Source data:
★ ★ ★ ★
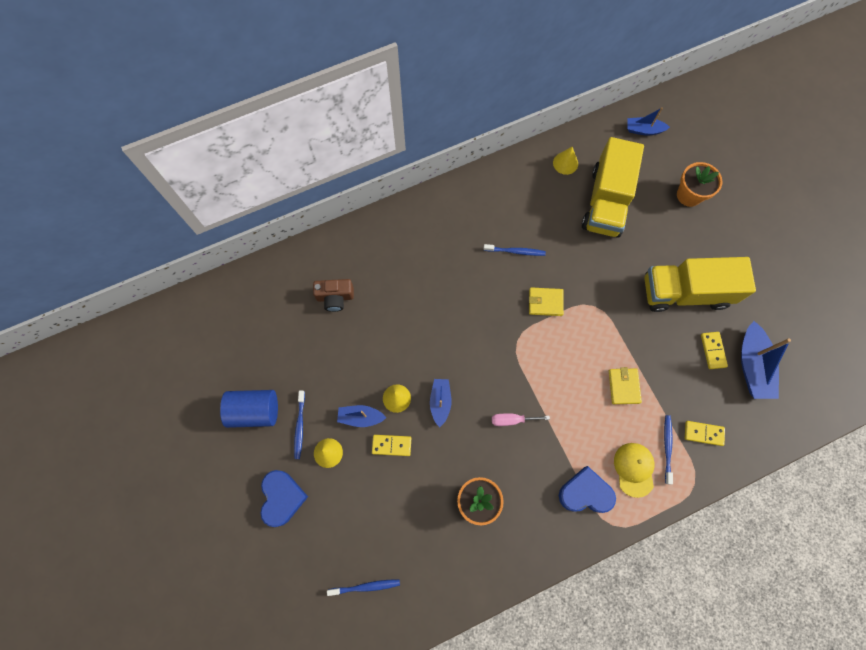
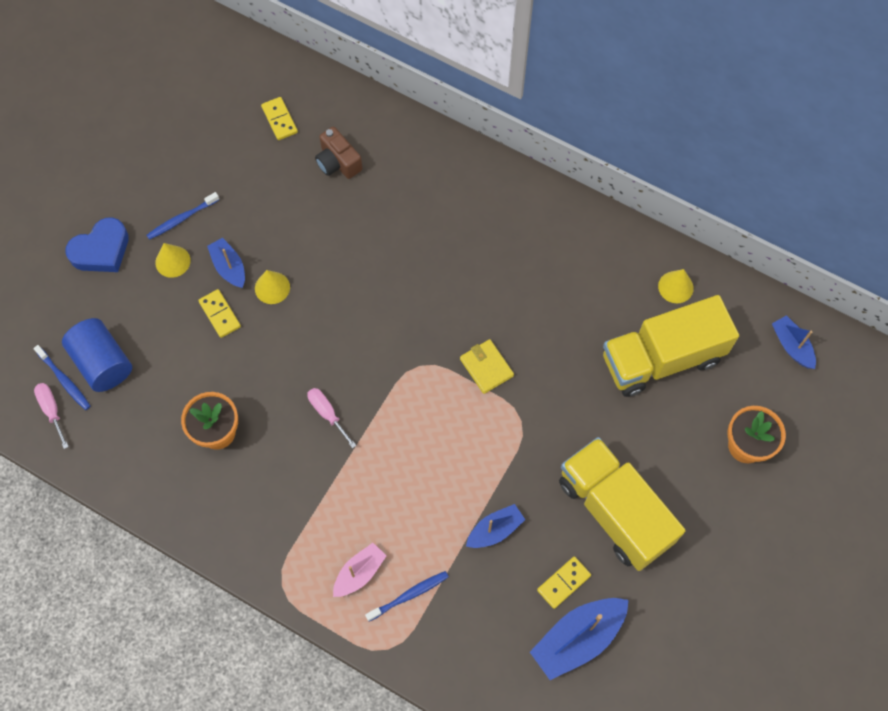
camera: 55 degrees right, 5 degrees down
(254, 411) = (169, 170): blue cylinder -> blue cylinder (103, 363)
(383, 610) = (52, 410): none -> pink screwdriver
(440, 402) = (297, 331): blue boat -> blue boat (495, 530)
(515, 251) = (523, 301): blue toothbrush -> none
(585, 493) = (298, 536): blue heart -> none
(623, 386) = (447, 507): yellow wallet -> none
(634, 469) = (359, 573): yellow cap -> pink boat
(703, 433) = (454, 627): yellow domino -> yellow domino (279, 120)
★ ★ ★ ★
— Task to complete —
Could you transcribe the records above exactly, leaving every picture out?

— Result below —
camera: 55 degrees right, 5 degrees down
(254, 411) = (169, 170): blue cylinder -> blue cylinder (103, 363)
(383, 610) = (52, 410): none -> pink screwdriver
(440, 402) = (297, 331): blue boat -> blue boat (495, 530)
(515, 251) = (523, 301): blue toothbrush -> none
(585, 493) = (298, 536): blue heart -> none
(623, 386) = (447, 507): yellow wallet -> none
(634, 469) = (359, 573): yellow cap -> pink boat
(703, 433) = (454, 627): yellow domino -> yellow domino (279, 120)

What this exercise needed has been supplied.